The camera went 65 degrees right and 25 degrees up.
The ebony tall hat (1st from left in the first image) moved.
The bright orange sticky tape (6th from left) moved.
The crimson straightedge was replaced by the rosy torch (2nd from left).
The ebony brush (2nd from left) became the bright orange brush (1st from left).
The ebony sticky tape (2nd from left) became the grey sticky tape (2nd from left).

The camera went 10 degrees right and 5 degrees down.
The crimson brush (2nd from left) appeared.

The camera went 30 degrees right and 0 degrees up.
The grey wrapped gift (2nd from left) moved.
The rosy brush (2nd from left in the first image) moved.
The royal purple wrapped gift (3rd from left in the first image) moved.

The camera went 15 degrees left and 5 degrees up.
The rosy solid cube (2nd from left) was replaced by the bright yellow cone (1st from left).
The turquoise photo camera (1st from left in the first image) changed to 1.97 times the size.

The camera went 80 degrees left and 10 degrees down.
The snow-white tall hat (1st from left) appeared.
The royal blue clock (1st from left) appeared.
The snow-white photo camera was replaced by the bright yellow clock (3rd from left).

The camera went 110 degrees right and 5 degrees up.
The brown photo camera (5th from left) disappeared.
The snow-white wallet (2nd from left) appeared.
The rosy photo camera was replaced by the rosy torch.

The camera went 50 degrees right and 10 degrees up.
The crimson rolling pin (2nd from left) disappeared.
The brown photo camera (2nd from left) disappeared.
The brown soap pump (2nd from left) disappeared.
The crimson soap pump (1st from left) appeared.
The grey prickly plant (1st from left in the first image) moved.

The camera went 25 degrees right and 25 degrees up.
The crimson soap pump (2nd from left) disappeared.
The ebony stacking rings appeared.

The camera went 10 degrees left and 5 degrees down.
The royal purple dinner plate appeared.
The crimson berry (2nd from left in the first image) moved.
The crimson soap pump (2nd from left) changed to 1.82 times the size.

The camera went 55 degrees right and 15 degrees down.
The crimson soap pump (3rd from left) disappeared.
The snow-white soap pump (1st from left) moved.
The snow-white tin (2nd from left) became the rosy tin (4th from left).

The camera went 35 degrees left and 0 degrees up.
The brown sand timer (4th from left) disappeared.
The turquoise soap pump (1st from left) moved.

────────────────

Every entry must be duplicated exactly as it was written.

The camera went 65 degrees right and 25 degrees up.
The ebony tall hat (1st from left in the first image) moved.
The bright orange sticky tape (6th from left) moved.
The crimson straightedge was replaced by the rosy torch (2nd from left).
The ebony brush (2nd from left) became the bright orange brush (1st from left).
The ebony sticky tape (2nd from left) became the grey sticky tape (2nd from left).

The camera went 10 degrees right and 5 degrees down.
The crimson brush (2nd from left) appeared.

The camera went 30 degrees right and 0 degrees up.
The grey wrapped gift (2nd from left) moved.
The rosy brush (2nd from left in the first image) moved.
The royal purple wrapped gift (3rd from left in the first image) moved.

The camera went 15 degrees left and 5 degrees up.
The rosy solid cube (2nd from left) was replaced by the bright yellow cone (1st from left).
The turquoise photo camera (1st from left in the first image) changed to 1.97 times the size.

The camera went 80 degrees left and 10 degrees down.
The snow-white tall hat (1st from left) appeared.
The royal blue clock (1st from left) appeared.
The snow-white photo camera was replaced by the bright yellow clock (3rd from left).

The camera went 110 degrees right and 5 degrees up.
The brown photo camera (5th from left) disappeared.
The snow-white wallet (2nd from left) appeared.
The rosy photo camera was replaced by the rosy torch.

The camera went 50 degrees right and 10 degrees up.
The crimson rolling pin (2nd from left) disappeared.
The brown photo camera (2nd from left) disappeared.
The brown soap pump (2nd from left) disappeared.
The crimson soap pump (1st from left) appeared.
The grey prickly plant (1st from left in the first image) moved.

The camera went 25 degrees right and 25 degrees up.
The crimson soap pump (2nd from left) disappeared.
The ebony stacking rings appeared.

The camera went 10 degrees left and 5 degrees down.
The royal purple dinner plate appeared.
The crimson berry (2nd from left in the first image) moved.
The crimson soap pump (2nd from left) changed to 1.82 times the size.

The camera went 55 degrees right and 15 degrees down.
The crimson soap pump (3rd from left) disappeared.
The snow-white soap pump (1st from left) moved.
The snow-white tin (2nd from left) became the rosy tin (4th from left).

The camera went 35 degrees left and 0 degrees up.
The brown sand timer (4th from left) disappeared.
The turquoise soap pump (1st from left) moved.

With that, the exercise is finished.